Task objective — Retype every entry below without pictures.

______

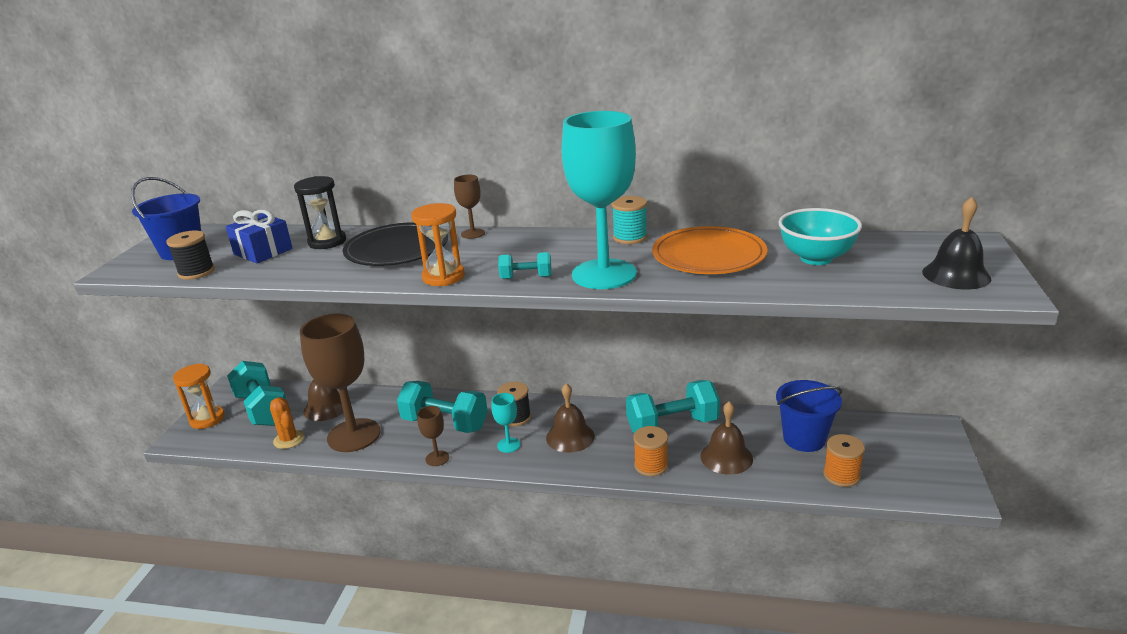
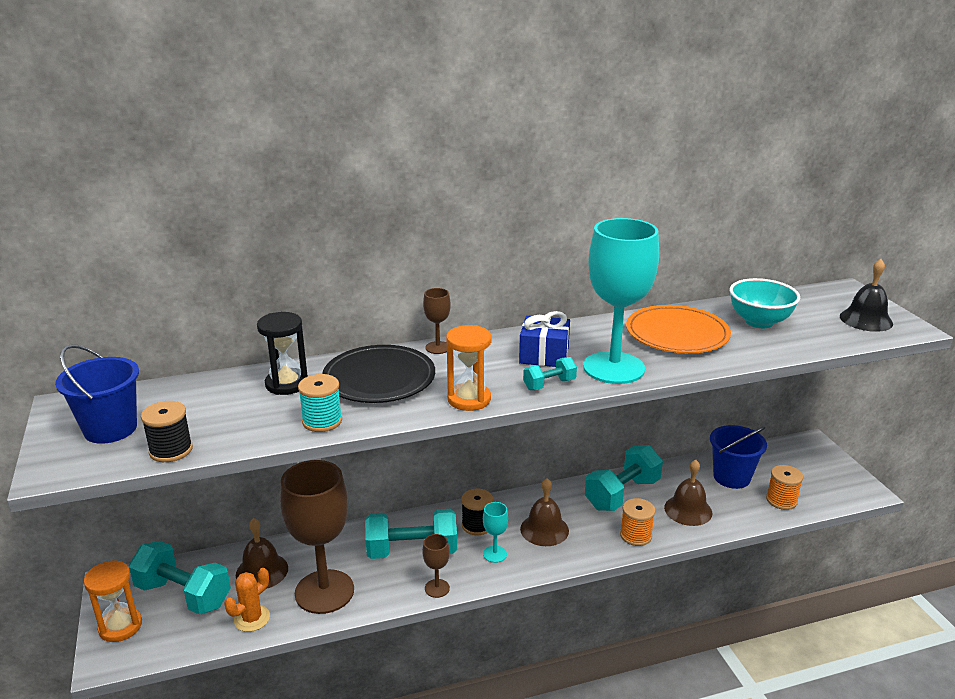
camera: 30 degrees left, 0 degrees up
(263, 251) = (223, 409): blue gift -> blue gift (544, 355)
(289, 439) = (252, 618): orange cactus -> orange cactus turned 75 degrees counterclockwise
(630, 237) = (591, 327): turquoise spool -> turquoise spool (322, 421)

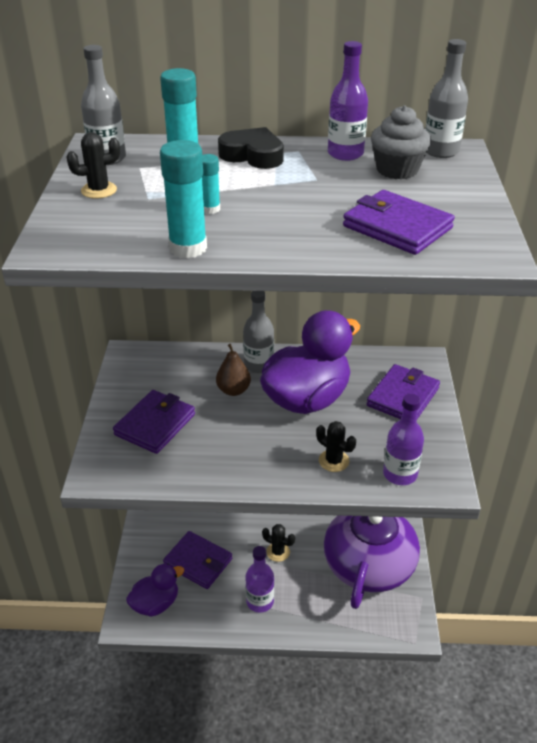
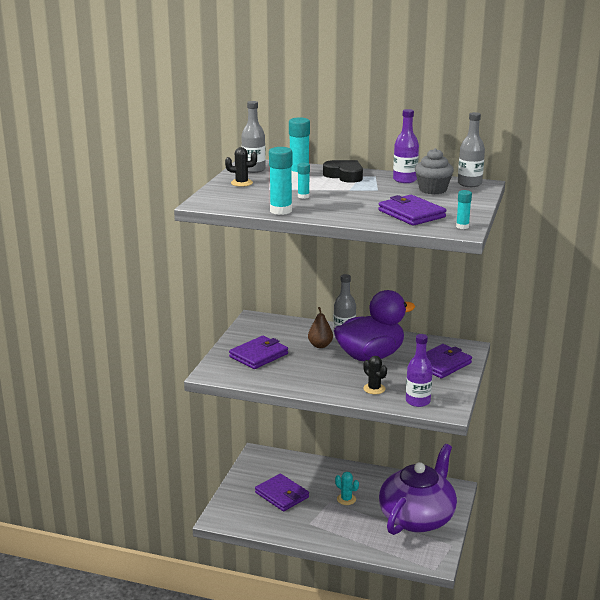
camera: 15 degrees right, 15 degrees down
(156, 603) = (242, 513): purple duck -> none
(260, 601) = (321, 525): purple bottle -> none
(278, 552) = (346, 499): black cactus -> turquoise cactus
(490, 246) = (462, 226): none -> turquoise glue stick

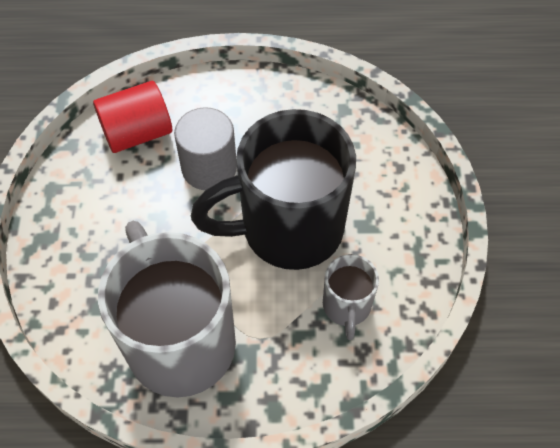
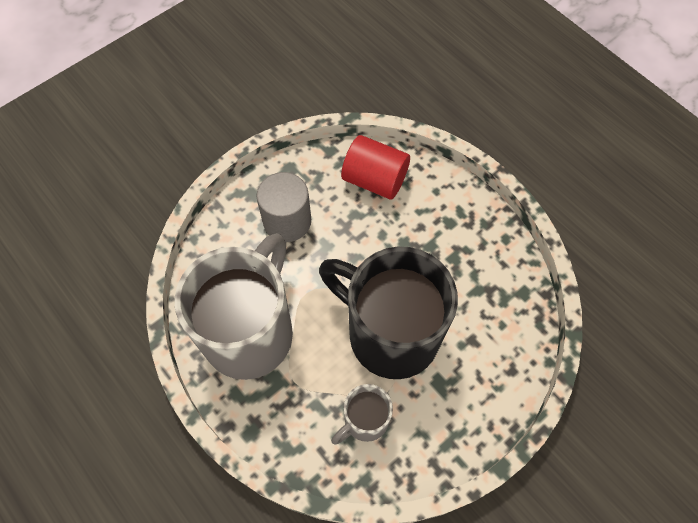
camera: 50 degrees right, 5 degrees up
(209, 168) = (390, 244): grey cylinder -> grey cylinder (287, 221)

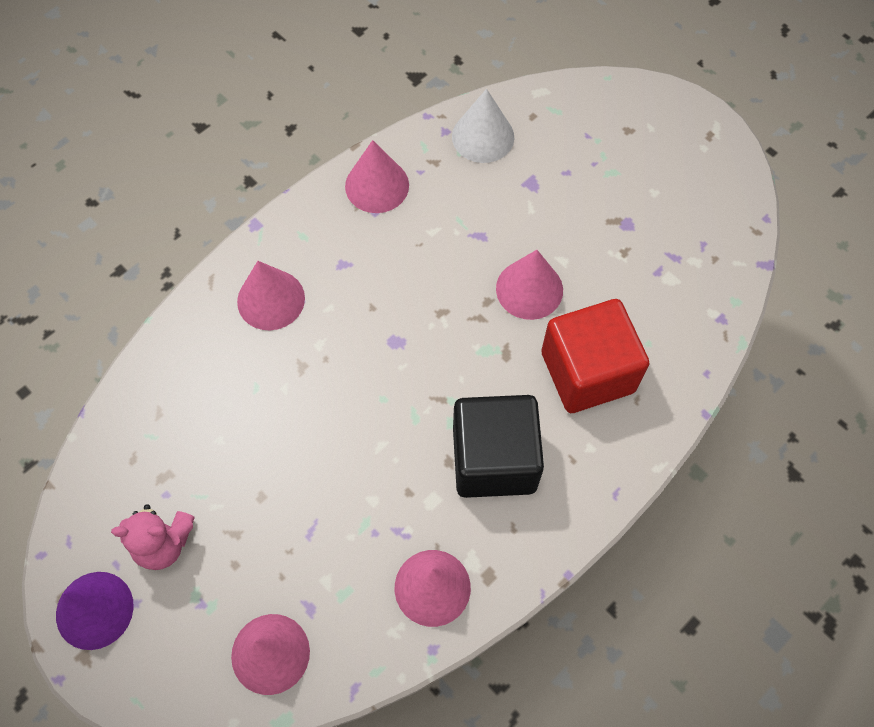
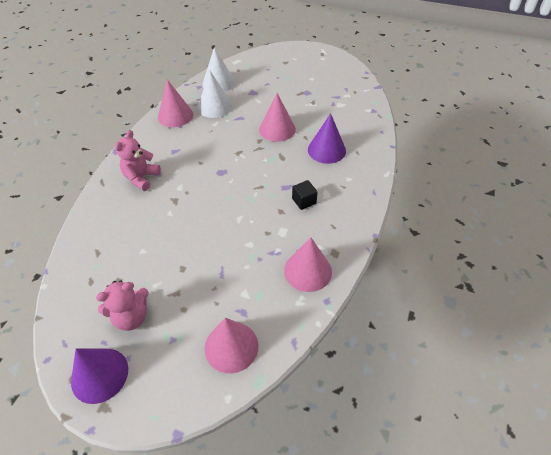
camera: 25 degrees left, 15 degrees down
(271, 299) = (141, 178): pink cone -> pink teddy bear
(450, 191) = (215, 106): none -> white cone
(494, 459) = (304, 201): black cube -> black cube, size x0.41
(587, 372) = (326, 150): red cube -> purple cone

______

Result of this task —
camera: 30 degrees left, 0 degrees up
(263, 251) = (223, 409): blue gift -> blue gift (544, 355)
(289, 439) = (252, 618): orange cactus -> orange cactus turned 75 degrees counterclockwise
(630, 237) = (591, 327): turquoise spool -> turquoise spool (322, 421)

camera: 15 degrees right, 15 degrees down
(156, 603) = (242, 513): purple duck -> none
(260, 601) = (321, 525): purple bottle -> none
(278, 552) = (346, 499): black cactus -> turquoise cactus
(490, 246) = (462, 226): none -> turquoise glue stick

camera: 50 degrees right, 5 degrees up
(209, 168) = (390, 244): grey cylinder -> grey cylinder (287, 221)

camera: 25 degrees left, 15 degrees down
(271, 299) = (141, 178): pink cone -> pink teddy bear
(450, 191) = (215, 106): none -> white cone
(494, 459) = (304, 201): black cube -> black cube, size x0.41
(587, 372) = (326, 150): red cube -> purple cone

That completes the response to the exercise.